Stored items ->
***
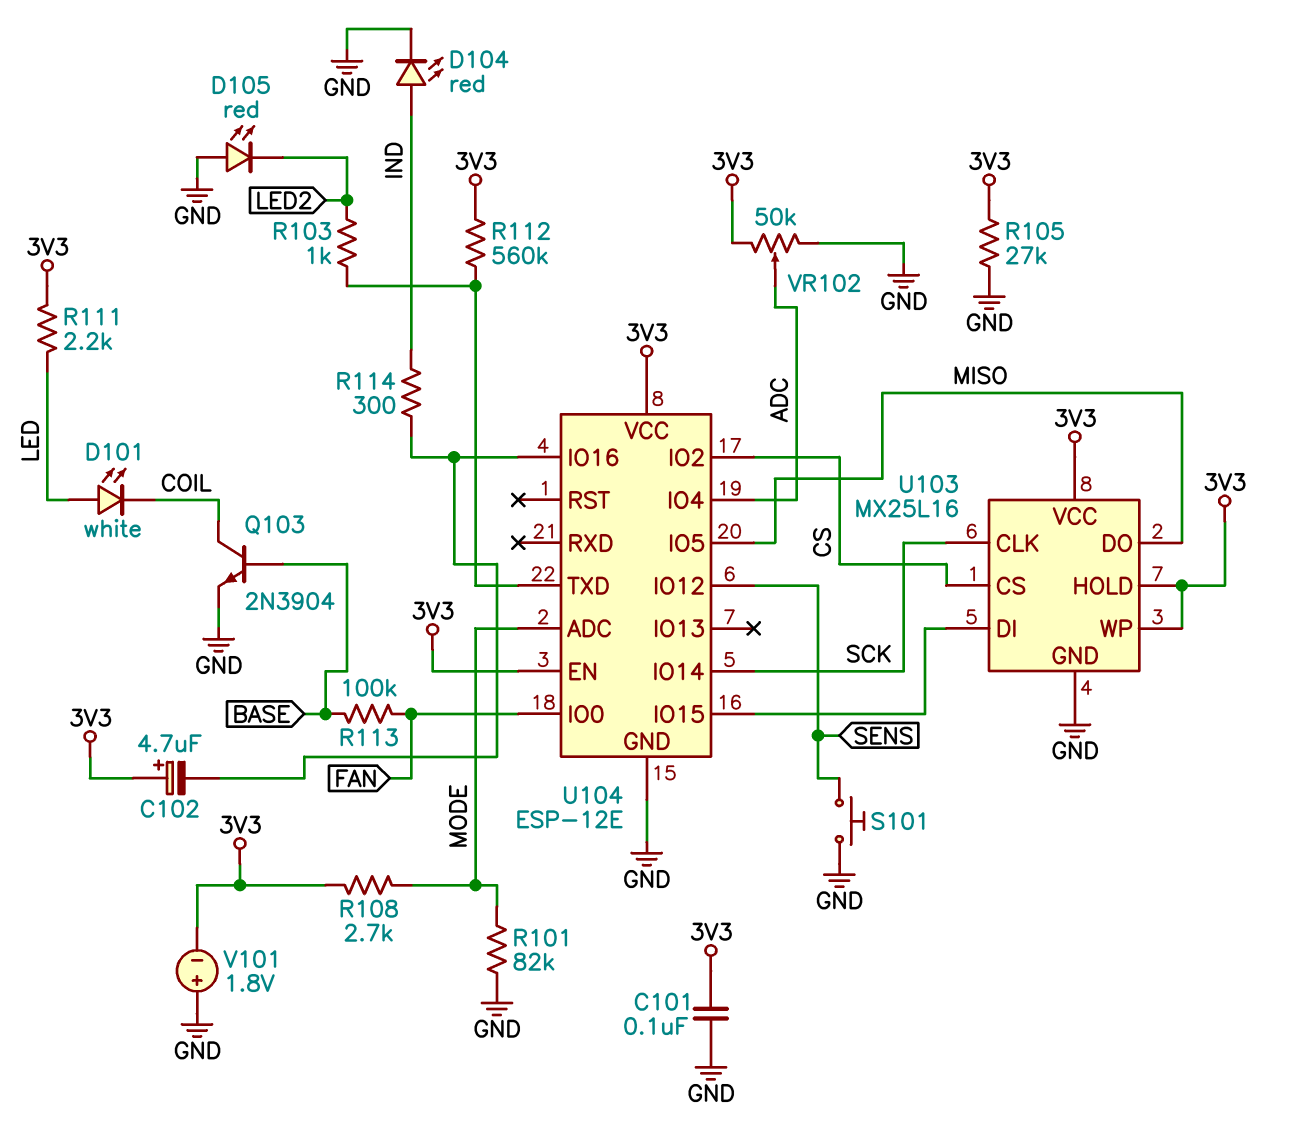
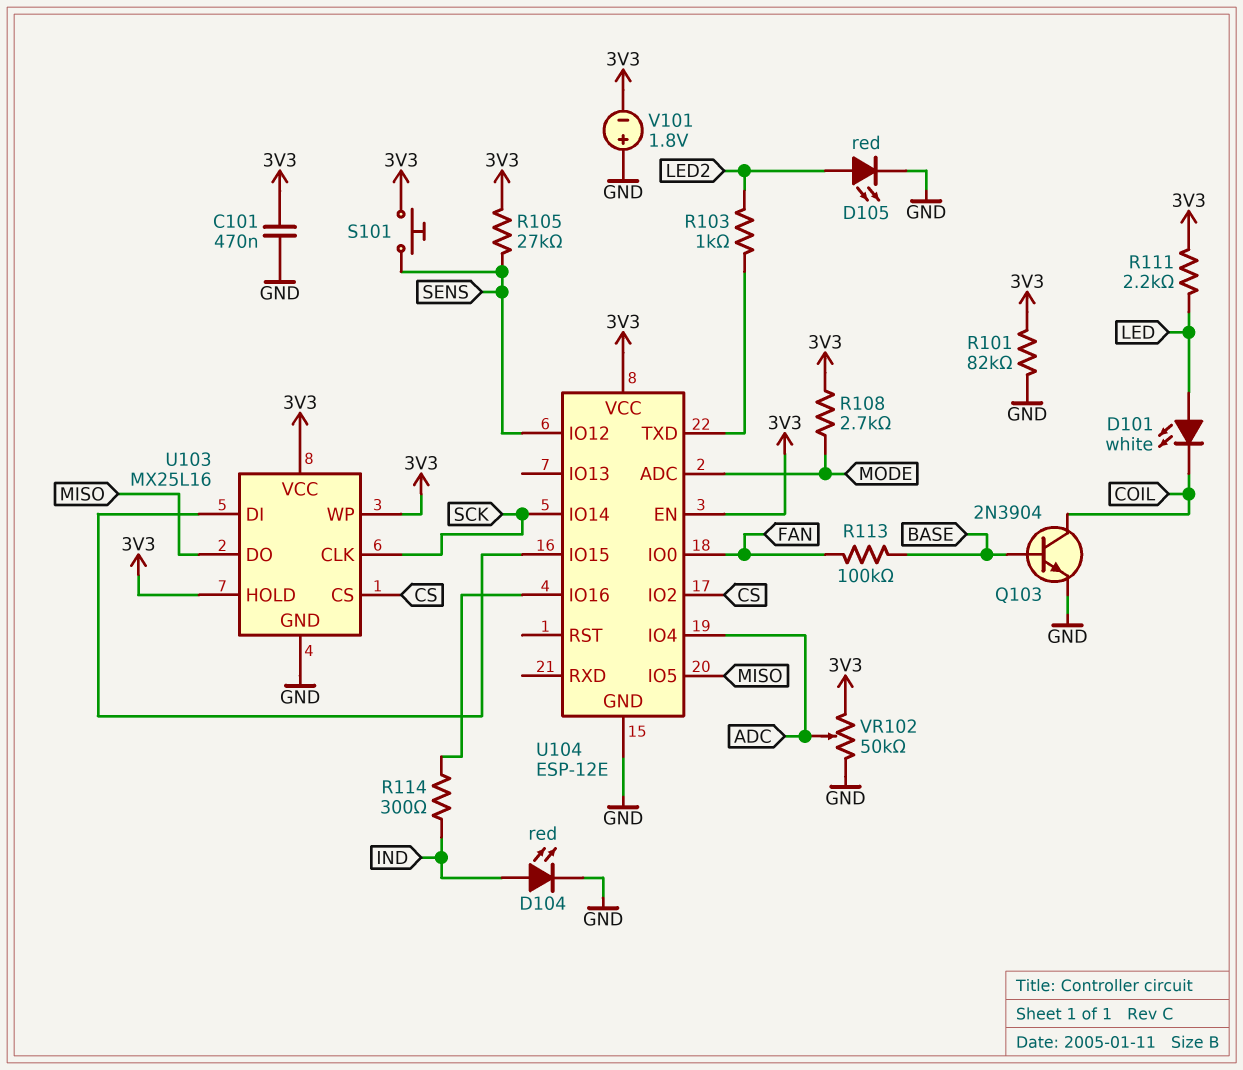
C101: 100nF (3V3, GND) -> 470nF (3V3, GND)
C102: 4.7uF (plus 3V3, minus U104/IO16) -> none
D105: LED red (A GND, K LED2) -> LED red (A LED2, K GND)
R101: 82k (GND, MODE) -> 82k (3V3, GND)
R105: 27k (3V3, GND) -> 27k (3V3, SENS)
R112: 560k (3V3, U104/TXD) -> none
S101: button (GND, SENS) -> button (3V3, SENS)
***
Prompt ->
Above are some lines. Repeat exactly, and only, those from the line that has "C102: 4.7uF (plus" through the line that has "R112: 560k (3V3, U104/TXD) -> none".

Problem solution ->
C102: 4.7uF (plus 3V3, minus U104/IO16) -> none
D105: LED red (A GND, K LED2) -> LED red (A LED2, K GND)
R101: 82k (GND, MODE) -> 82k (3V3, GND)
R105: 27k (3V3, GND) -> 27k (3V3, SENS)
R112: 560k (3V3, U104/TXD) -> none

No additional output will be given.